> _Required work_
Your task is to copy each line of the listing that contains the word "zutoni".

> _Supplied records_
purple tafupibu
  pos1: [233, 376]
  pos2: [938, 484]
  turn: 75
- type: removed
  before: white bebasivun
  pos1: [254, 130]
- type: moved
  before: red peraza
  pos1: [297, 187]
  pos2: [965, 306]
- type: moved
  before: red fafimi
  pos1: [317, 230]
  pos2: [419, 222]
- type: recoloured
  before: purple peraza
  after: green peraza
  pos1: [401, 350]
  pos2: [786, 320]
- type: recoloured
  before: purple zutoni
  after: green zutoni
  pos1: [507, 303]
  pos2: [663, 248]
* * *
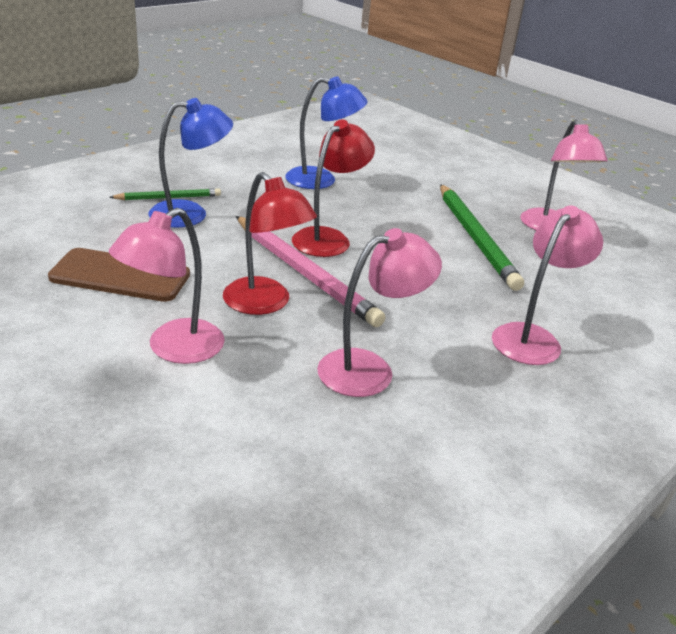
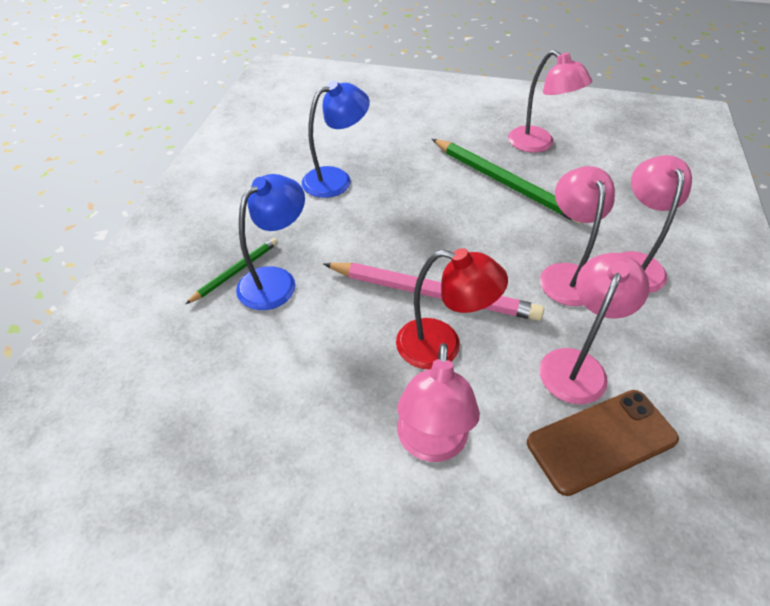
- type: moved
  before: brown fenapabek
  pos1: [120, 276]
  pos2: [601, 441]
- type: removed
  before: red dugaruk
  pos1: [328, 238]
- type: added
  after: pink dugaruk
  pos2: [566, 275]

> _Task output_
  before: purple zutoni
  after: green zutoni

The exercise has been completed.